### [EXERCISE REQUIREMENTS]
Reproduce the records below exactly, but leave their pictures out of the copy.

[Collected data]
-- Opening Marker --

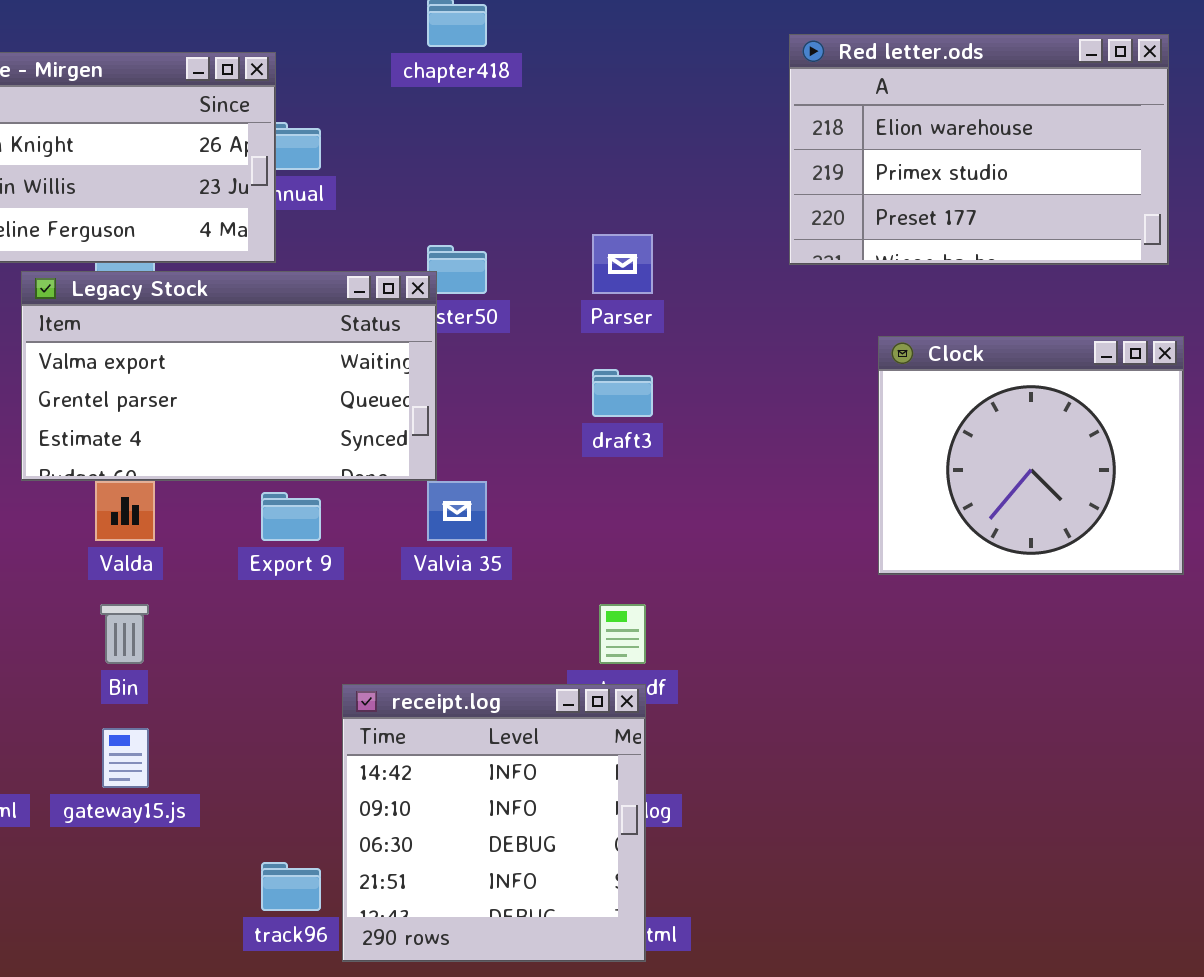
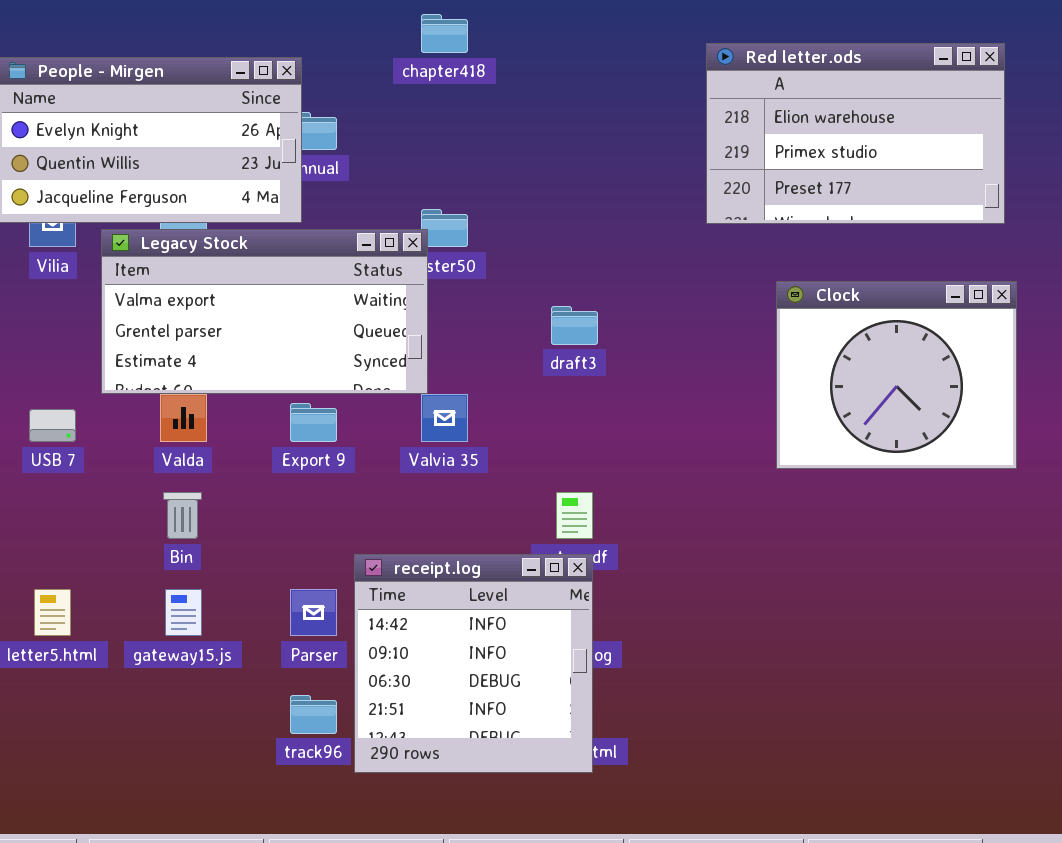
Parser: [592,234,653,294] -> [290,589,337,636], moved

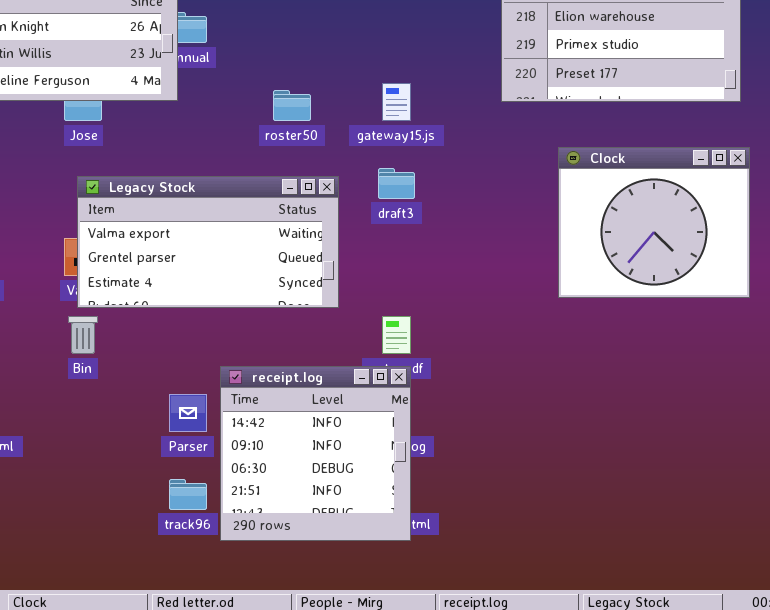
Legacy Stock: [101,229,428,394] -> [77,176,339,308], moved
gateway15.js: [165,589,202,636] -> [382,83,411,121], moved

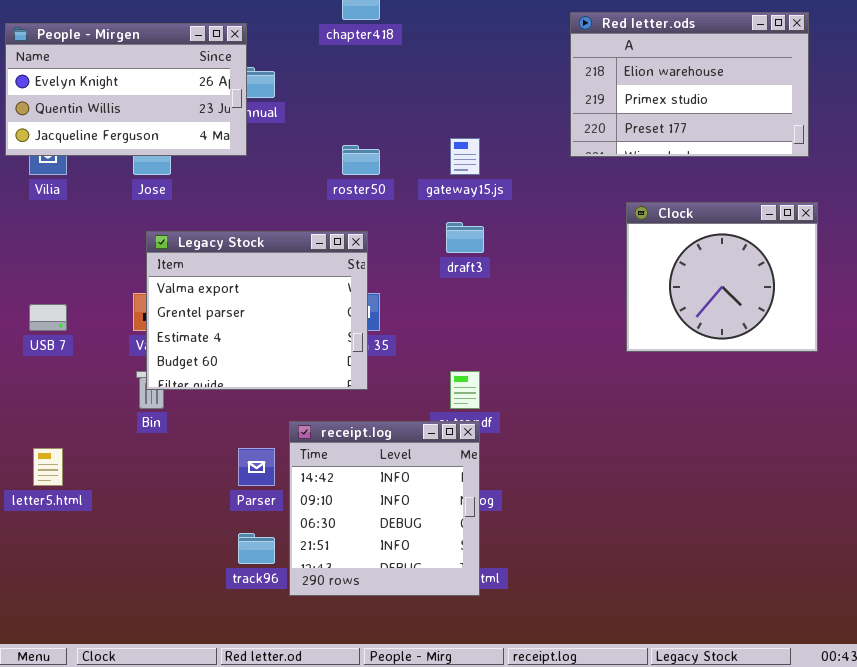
Legacy Stock: [77,176,339,308] -> [146,231,368,390], resized

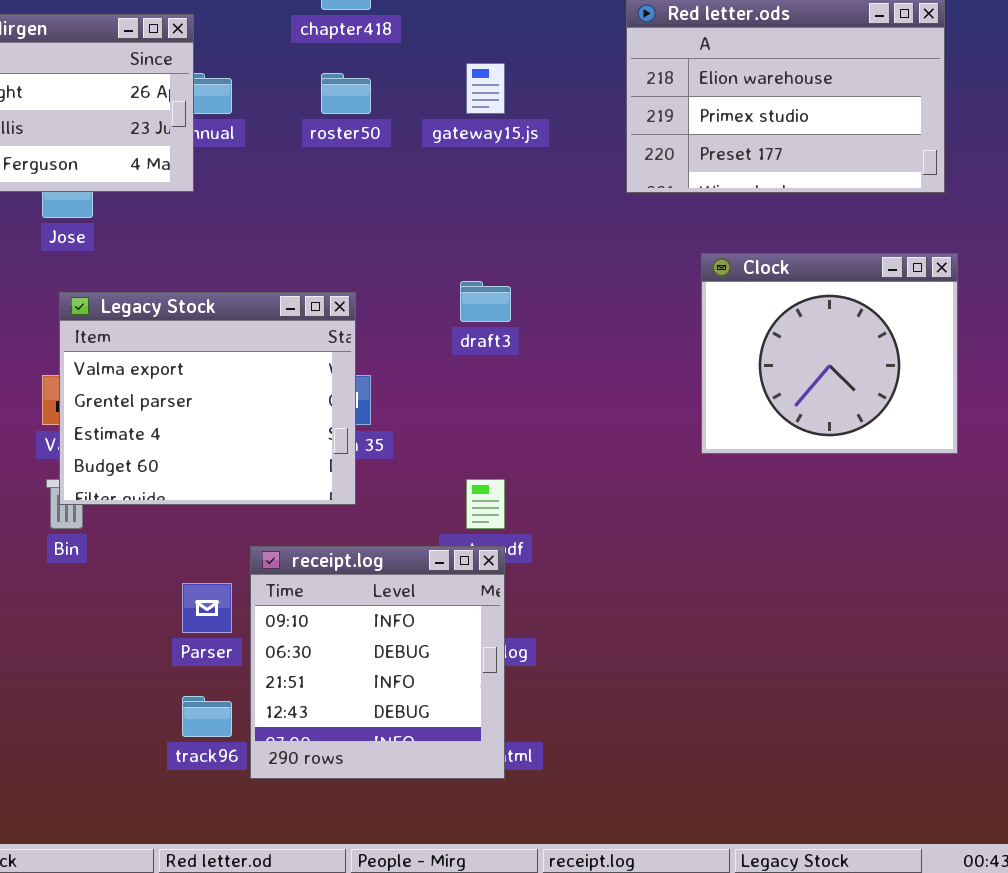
gateway15.js: [450,138,480,175] -> [466,63,505,114], moved
roster50: [342,145,380,175] -> [321,73,371,114], moved
receipt.log: [289,421,480,596] -> [250,546,505,779], scrolled down 1 row

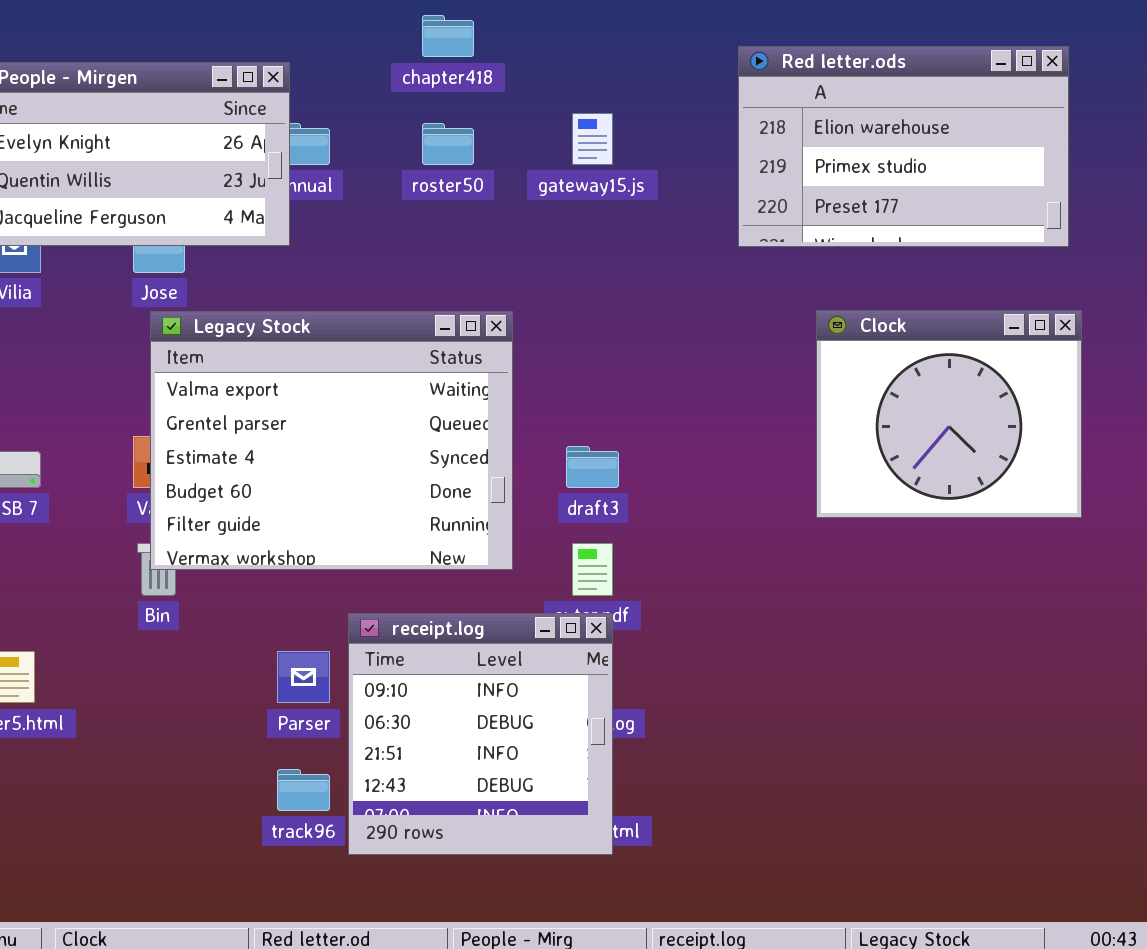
draft3: [460,281,511,322] -> [566,446,619,488], moved
Legacy Stock: [59,292,356,505] -> [150,311,513,570], resized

-- Closing Marker --

### [REPLY]
Parser: [592,234,653,294] -> [290,589,337,636], moved

Legacy Stock: [101,229,428,394] -> [77,176,339,308], moved
gateway15.js: [165,589,202,636] -> [382,83,411,121], moved

Legacy Stock: [77,176,339,308] -> [146,231,368,390], resized

gateway15.js: [450,138,480,175] -> [466,63,505,114], moved
roster50: [342,145,380,175] -> [321,73,371,114], moved
receipt.log: [289,421,480,596] -> [250,546,505,779], scrolled down 1 row

draft3: [460,281,511,322] -> [566,446,619,488], moved
Legacy Stock: [59,292,356,505] -> [150,311,513,570], resized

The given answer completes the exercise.